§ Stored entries
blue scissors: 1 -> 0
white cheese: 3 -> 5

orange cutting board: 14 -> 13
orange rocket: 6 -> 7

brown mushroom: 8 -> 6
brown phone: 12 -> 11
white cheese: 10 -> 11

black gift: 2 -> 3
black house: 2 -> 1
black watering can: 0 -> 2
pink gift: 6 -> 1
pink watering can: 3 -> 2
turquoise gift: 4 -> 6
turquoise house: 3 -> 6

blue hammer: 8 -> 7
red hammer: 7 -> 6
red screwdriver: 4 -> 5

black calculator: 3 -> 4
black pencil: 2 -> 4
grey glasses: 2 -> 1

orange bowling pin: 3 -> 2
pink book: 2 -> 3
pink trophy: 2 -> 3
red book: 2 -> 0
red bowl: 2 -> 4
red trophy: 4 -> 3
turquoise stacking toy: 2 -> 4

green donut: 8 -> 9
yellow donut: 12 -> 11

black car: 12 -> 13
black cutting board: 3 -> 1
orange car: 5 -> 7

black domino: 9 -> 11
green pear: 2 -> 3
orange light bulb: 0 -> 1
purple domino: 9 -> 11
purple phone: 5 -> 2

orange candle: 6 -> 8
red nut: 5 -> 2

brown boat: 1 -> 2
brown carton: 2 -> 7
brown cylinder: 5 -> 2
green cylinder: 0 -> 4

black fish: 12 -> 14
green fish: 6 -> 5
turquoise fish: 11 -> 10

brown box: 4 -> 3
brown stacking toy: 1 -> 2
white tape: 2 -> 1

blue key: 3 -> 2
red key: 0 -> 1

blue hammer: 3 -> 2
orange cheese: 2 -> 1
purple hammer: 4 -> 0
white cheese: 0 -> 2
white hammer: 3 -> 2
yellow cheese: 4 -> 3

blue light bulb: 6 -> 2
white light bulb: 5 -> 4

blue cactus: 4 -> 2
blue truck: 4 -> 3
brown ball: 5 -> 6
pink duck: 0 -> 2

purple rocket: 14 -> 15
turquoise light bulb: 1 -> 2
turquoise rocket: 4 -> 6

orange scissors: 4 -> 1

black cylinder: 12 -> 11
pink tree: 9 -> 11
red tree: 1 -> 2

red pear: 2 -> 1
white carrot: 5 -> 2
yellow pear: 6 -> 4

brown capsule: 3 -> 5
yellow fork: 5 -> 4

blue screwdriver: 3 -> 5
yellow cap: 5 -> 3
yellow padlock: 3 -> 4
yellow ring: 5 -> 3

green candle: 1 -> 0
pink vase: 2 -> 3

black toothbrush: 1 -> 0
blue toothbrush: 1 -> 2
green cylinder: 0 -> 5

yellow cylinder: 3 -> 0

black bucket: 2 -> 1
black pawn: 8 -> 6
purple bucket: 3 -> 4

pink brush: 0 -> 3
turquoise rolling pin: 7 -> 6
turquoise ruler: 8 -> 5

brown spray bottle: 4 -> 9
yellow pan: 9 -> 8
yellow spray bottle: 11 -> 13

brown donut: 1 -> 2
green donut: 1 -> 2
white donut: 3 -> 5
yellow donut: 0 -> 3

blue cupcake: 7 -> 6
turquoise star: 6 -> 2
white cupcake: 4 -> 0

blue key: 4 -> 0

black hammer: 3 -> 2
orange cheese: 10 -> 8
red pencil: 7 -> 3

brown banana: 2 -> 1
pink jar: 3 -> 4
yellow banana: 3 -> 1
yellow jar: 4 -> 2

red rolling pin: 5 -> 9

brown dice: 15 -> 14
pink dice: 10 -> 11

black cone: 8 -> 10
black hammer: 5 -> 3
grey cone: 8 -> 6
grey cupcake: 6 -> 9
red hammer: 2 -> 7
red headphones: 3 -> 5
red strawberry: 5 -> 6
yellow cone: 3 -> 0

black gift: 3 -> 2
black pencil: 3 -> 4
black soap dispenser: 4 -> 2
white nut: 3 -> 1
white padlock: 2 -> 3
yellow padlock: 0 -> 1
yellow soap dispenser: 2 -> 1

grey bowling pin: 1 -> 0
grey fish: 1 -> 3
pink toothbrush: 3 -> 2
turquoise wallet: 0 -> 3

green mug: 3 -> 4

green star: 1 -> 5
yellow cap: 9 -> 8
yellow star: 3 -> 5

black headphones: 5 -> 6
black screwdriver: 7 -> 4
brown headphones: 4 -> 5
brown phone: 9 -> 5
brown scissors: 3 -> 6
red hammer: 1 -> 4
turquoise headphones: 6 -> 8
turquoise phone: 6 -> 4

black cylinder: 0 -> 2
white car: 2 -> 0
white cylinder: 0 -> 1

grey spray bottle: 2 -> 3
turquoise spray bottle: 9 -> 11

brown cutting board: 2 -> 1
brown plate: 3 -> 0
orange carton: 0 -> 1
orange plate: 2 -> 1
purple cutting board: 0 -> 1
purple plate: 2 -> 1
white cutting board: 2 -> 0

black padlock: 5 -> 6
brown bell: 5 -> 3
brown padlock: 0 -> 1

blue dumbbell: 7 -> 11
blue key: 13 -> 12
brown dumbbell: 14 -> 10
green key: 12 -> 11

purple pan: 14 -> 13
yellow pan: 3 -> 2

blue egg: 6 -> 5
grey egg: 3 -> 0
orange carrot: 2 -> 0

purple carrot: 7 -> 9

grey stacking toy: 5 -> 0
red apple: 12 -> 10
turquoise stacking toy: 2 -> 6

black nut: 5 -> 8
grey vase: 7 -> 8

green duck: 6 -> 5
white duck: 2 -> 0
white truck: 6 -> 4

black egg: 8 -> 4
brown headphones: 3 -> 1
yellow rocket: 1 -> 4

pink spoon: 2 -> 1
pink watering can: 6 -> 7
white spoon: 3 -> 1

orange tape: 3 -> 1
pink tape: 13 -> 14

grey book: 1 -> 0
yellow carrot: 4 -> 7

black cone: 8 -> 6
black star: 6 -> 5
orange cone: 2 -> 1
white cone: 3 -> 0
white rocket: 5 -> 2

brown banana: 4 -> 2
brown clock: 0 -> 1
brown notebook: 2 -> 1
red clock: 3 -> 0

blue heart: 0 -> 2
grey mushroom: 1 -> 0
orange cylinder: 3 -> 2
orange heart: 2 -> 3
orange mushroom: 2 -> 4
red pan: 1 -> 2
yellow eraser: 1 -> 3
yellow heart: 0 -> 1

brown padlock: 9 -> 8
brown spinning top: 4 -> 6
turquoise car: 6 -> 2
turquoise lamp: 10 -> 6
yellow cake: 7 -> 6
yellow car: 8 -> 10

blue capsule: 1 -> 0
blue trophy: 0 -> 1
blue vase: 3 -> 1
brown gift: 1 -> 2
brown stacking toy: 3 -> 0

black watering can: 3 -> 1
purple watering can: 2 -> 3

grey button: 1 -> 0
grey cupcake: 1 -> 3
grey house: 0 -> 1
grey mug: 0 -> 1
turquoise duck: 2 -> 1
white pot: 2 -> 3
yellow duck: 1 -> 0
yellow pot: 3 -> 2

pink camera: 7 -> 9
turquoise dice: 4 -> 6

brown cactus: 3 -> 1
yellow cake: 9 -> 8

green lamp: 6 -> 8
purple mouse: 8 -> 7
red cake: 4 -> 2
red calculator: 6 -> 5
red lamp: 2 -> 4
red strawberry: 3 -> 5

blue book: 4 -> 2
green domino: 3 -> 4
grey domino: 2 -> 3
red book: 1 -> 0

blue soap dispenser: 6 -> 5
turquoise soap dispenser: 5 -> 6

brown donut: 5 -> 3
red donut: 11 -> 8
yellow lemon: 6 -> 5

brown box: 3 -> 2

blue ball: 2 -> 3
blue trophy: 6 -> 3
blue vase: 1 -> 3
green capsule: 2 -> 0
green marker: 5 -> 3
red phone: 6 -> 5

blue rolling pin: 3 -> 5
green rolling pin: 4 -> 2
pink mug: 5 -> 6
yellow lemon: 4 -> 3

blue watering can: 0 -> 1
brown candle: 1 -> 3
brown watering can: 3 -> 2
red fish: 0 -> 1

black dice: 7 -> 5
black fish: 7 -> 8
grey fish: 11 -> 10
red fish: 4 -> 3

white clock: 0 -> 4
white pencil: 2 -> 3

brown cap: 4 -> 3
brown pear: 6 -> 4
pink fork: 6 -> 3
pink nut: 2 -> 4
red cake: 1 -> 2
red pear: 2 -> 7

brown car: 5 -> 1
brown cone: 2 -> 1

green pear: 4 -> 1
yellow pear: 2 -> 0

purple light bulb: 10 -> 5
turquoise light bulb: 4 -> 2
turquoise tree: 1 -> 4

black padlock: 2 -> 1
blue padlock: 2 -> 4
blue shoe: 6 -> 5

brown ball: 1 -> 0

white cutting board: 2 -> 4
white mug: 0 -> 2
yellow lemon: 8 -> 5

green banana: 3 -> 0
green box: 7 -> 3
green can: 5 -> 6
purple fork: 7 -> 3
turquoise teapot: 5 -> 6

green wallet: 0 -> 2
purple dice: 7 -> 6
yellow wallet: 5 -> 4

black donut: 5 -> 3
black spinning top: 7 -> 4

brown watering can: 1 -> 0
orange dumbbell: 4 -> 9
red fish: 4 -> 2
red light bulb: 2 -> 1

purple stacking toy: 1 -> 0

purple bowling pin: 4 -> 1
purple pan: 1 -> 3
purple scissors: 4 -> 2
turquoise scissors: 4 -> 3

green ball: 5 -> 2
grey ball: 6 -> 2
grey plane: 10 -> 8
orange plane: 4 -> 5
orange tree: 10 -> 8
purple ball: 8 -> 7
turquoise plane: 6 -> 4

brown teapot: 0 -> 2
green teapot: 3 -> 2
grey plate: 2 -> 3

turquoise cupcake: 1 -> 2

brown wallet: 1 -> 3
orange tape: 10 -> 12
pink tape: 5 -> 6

§ What is required
Beginning of the records through the line with "black pencil: 2 -> 4": return that span exactly and stop there.

§ Solution to this problem
blue scissors: 1 -> 0
white cheese: 3 -> 5

orange cutting board: 14 -> 13
orange rocket: 6 -> 7

brown mushroom: 8 -> 6
brown phone: 12 -> 11
white cheese: 10 -> 11

black gift: 2 -> 3
black house: 2 -> 1
black watering can: 0 -> 2
pink gift: 6 -> 1
pink watering can: 3 -> 2
turquoise gift: 4 -> 6
turquoise house: 3 -> 6

blue hammer: 8 -> 7
red hammer: 7 -> 6
red screwdriver: 4 -> 5

black calculator: 3 -> 4
black pencil: 2 -> 4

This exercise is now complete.